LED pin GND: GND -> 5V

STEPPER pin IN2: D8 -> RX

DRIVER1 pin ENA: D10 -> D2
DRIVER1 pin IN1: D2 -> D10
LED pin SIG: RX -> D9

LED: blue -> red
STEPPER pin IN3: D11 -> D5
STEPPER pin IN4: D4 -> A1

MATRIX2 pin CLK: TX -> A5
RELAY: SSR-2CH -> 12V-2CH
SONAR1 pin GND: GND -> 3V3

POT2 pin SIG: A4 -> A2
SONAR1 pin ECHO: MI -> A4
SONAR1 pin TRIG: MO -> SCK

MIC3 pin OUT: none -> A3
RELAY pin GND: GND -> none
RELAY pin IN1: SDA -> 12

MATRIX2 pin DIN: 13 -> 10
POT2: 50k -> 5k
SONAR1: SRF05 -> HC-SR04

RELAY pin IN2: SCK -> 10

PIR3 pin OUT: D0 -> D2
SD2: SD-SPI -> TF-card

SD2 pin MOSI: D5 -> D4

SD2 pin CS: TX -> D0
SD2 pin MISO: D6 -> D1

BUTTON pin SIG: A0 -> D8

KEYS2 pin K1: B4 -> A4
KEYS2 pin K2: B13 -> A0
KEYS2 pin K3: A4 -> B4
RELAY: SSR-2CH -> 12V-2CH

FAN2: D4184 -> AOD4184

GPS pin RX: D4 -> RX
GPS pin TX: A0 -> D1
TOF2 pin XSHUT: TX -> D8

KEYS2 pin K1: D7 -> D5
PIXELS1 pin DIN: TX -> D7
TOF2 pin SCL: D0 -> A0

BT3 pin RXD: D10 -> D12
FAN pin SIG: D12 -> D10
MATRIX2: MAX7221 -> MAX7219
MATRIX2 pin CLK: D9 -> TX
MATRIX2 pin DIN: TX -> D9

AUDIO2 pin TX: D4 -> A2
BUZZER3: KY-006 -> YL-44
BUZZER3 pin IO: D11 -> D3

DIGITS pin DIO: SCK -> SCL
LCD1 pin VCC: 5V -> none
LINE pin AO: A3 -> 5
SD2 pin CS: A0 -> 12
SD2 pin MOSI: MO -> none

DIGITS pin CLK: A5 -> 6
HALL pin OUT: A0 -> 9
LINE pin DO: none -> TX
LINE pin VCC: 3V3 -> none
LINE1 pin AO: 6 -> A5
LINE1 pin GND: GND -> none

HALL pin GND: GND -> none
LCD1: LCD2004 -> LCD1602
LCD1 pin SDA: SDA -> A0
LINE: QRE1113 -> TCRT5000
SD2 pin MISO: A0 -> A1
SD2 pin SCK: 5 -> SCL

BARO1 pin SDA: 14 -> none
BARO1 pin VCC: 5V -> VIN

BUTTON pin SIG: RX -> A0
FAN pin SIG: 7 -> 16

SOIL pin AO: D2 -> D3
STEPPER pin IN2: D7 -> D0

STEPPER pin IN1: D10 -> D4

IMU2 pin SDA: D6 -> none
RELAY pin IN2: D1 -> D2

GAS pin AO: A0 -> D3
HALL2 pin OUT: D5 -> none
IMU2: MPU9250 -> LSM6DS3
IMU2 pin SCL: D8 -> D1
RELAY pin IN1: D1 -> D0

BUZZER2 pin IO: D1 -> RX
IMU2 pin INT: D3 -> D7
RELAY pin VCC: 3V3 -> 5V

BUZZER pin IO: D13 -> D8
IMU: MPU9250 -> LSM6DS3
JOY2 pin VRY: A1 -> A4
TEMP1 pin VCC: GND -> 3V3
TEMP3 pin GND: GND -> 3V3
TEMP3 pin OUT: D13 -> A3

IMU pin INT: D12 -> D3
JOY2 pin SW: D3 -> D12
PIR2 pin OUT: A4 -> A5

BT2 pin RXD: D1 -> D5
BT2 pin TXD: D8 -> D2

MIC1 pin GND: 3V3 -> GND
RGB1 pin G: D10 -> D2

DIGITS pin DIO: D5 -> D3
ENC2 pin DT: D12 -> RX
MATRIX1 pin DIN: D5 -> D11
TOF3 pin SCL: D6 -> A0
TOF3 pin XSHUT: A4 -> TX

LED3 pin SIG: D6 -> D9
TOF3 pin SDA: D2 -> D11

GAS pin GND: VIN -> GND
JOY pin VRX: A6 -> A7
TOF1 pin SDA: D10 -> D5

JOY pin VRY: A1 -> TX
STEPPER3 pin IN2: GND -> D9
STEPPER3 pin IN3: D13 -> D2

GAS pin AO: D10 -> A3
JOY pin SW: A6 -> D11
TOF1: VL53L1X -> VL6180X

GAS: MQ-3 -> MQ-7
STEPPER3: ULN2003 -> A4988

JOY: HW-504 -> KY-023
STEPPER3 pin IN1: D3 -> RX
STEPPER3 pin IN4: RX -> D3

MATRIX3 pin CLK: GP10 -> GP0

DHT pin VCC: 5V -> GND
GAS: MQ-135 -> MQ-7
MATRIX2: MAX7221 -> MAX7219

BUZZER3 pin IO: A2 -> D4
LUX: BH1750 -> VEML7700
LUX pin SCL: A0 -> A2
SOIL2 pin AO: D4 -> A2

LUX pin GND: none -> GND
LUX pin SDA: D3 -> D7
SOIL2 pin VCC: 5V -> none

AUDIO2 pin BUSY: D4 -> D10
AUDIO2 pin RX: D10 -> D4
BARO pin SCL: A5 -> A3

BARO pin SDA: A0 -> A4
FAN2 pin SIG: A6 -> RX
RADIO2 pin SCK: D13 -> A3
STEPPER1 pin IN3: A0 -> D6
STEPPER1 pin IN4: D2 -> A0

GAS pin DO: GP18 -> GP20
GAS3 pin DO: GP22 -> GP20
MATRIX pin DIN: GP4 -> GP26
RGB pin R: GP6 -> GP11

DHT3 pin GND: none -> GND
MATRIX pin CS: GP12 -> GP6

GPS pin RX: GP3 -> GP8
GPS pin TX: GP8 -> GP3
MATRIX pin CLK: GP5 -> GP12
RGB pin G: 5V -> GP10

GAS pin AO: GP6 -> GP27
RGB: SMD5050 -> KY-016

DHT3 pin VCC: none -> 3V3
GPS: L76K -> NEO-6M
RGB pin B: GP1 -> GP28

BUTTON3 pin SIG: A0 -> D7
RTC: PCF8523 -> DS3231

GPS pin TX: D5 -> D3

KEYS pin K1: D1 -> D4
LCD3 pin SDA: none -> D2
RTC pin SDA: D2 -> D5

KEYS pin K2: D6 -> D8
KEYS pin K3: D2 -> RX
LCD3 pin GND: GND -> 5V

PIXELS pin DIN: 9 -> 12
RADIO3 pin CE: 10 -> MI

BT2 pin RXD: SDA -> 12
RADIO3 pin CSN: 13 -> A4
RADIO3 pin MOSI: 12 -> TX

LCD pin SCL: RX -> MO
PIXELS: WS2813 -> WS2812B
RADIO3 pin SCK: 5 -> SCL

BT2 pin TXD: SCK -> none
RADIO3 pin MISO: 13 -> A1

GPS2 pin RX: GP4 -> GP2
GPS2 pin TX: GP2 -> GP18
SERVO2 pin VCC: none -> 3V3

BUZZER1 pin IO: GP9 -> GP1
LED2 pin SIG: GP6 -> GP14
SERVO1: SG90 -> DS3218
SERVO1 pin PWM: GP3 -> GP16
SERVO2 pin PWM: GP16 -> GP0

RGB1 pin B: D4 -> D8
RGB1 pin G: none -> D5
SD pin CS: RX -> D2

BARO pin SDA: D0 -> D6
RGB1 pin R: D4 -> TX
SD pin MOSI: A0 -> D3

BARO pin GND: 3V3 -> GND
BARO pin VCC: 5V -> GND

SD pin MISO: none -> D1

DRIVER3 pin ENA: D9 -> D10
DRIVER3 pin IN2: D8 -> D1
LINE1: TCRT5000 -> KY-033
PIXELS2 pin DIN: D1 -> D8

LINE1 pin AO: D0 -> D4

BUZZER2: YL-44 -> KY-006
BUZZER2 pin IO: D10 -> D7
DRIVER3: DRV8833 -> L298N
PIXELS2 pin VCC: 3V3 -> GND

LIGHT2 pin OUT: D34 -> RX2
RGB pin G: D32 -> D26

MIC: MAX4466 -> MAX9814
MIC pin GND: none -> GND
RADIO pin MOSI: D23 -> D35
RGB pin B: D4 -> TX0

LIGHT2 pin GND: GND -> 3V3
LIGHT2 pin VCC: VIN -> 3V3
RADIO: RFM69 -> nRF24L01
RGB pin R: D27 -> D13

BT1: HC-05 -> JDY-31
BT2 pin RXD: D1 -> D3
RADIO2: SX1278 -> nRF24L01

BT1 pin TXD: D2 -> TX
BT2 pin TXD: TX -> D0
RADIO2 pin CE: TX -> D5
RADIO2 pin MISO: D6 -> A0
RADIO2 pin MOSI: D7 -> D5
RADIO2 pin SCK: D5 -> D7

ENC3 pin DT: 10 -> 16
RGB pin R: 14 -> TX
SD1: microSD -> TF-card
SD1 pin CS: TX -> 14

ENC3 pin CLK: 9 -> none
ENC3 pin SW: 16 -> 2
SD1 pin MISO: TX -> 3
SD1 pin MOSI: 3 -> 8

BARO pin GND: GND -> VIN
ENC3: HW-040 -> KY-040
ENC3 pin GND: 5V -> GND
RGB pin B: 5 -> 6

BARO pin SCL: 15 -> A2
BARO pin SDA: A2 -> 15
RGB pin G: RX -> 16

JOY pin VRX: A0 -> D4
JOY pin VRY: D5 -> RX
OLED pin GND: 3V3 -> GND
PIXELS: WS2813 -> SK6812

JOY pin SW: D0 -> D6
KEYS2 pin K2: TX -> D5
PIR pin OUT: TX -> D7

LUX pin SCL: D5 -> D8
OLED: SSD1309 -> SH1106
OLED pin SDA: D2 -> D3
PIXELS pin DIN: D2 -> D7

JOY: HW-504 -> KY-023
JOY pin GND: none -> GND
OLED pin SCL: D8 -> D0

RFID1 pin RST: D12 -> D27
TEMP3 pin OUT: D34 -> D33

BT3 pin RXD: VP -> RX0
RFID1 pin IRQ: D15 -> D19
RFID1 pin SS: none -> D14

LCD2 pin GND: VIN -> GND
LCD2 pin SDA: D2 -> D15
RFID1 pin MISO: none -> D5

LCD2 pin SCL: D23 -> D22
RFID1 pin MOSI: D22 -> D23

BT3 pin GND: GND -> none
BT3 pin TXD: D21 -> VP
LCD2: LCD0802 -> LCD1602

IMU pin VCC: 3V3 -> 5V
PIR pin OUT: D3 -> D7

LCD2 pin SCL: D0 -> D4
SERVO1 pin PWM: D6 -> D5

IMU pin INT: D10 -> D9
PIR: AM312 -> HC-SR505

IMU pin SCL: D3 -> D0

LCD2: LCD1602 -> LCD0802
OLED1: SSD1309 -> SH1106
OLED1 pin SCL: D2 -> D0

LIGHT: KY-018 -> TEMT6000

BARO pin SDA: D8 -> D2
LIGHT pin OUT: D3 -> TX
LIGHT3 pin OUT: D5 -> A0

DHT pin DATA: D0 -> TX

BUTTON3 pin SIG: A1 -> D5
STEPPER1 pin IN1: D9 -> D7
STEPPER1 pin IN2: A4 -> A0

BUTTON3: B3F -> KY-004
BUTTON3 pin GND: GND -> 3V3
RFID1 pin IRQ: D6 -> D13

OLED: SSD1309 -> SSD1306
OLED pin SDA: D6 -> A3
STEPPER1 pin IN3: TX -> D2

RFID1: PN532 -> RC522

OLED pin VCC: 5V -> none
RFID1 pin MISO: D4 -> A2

◇ ◇ ◇

● **ABOUT THIS TASK**
Your reply is to be the number of lines above in which the word "MOSI" appears, and nothing else.

● **RESPONSE TO THIS EXERCISE**
8